Job item:
Each line in the entries below that holds the word "pyramid" belongs in the answer.

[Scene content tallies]
──────
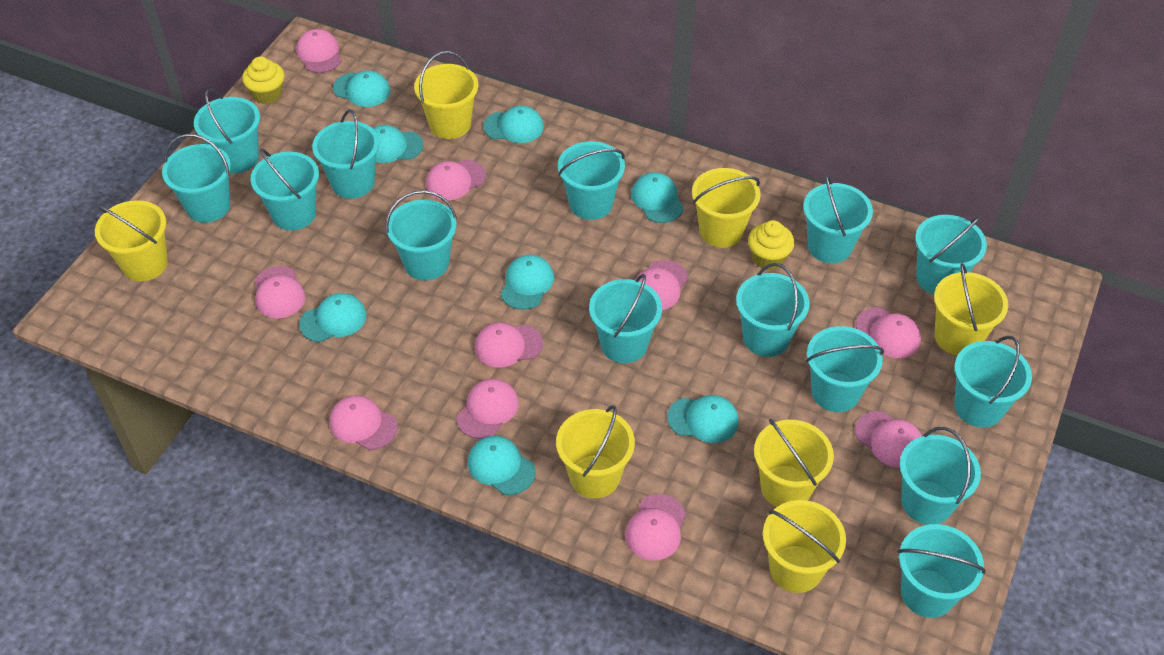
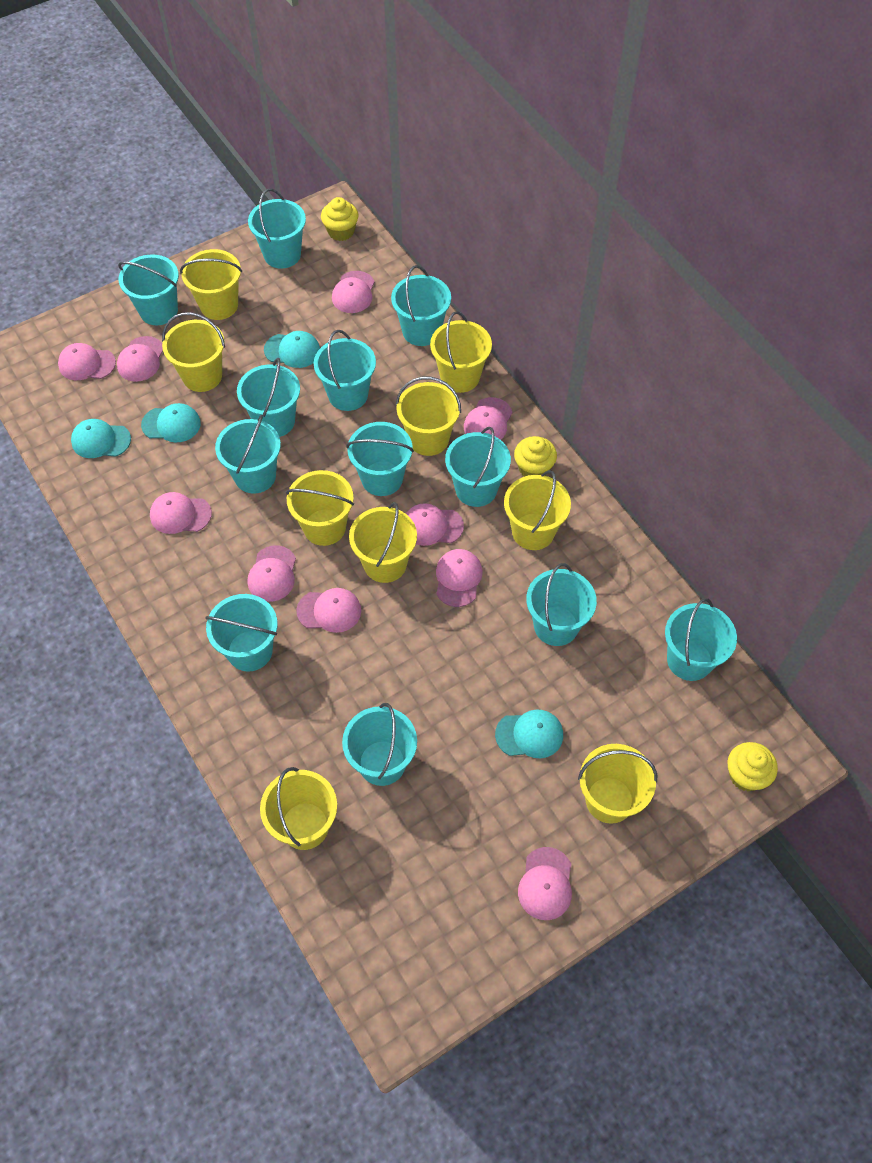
turquoise bucket: 14 -> 12
turquoise cap: 8 -> 4
yellow bucket: 7 -> 9
yellow cupcake: 2 -> 3

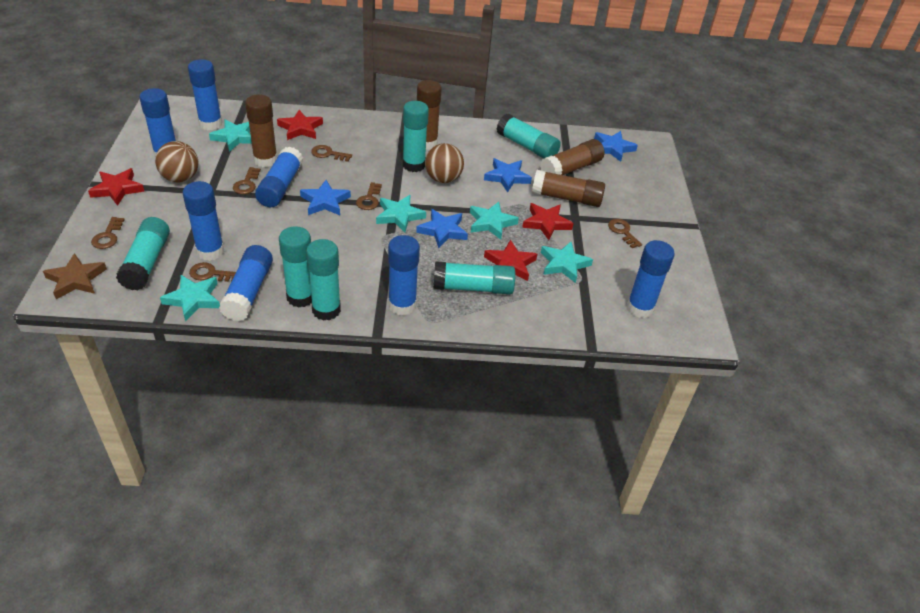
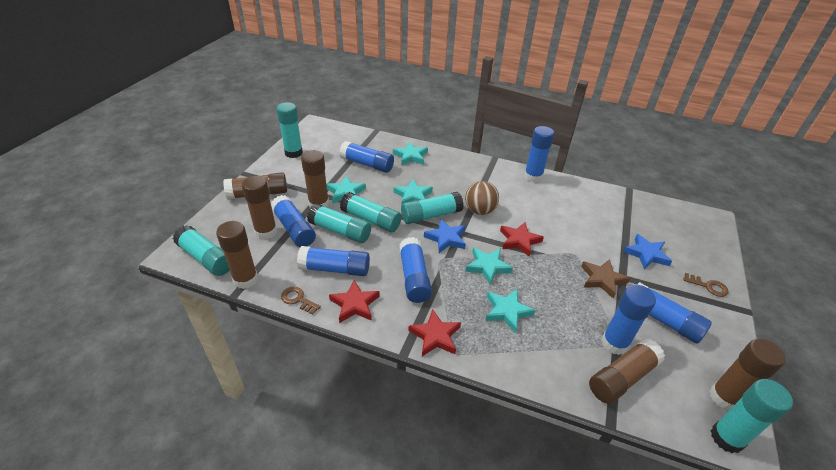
blue star: 4 -> 2
brown ball: 2 -> 1
brown glue stick: 4 -> 6
brown key: 6 -> 2
red star: 4 -> 3

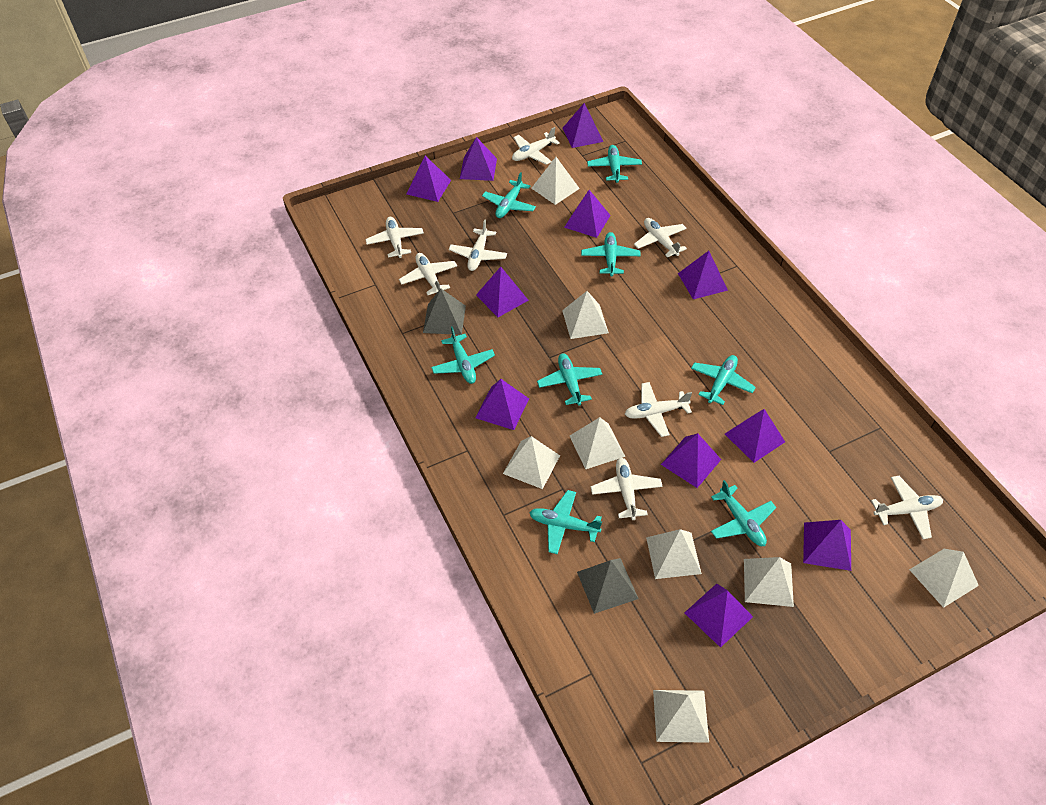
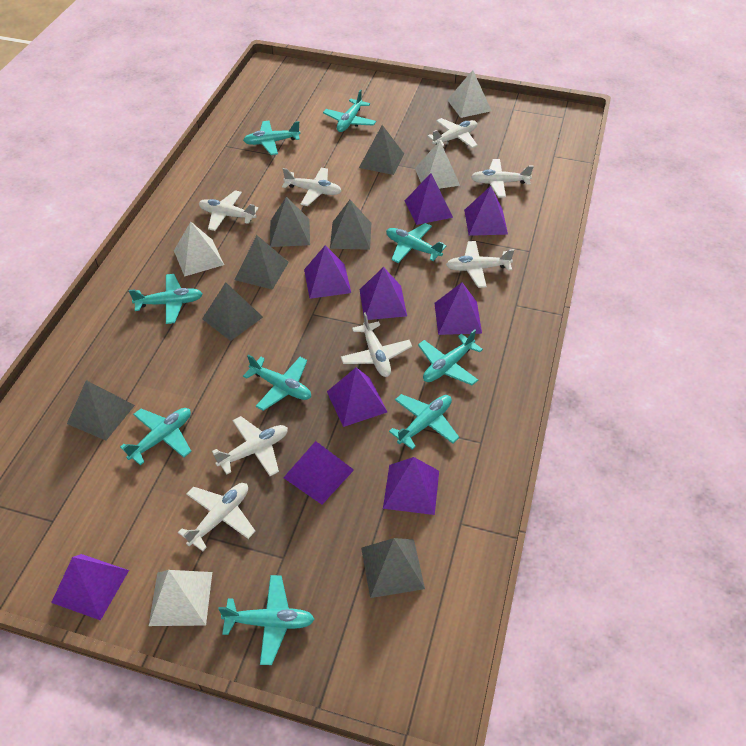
grey pyramid: 2 -> 7
purple pyramid: 11 -> 9
turquoise plane: 8 -> 9
white pyramid: 8 -> 4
──────
Result of this task:
grey pyramid: 2 -> 7
purple pyramid: 11 -> 9
white pyramid: 8 -> 4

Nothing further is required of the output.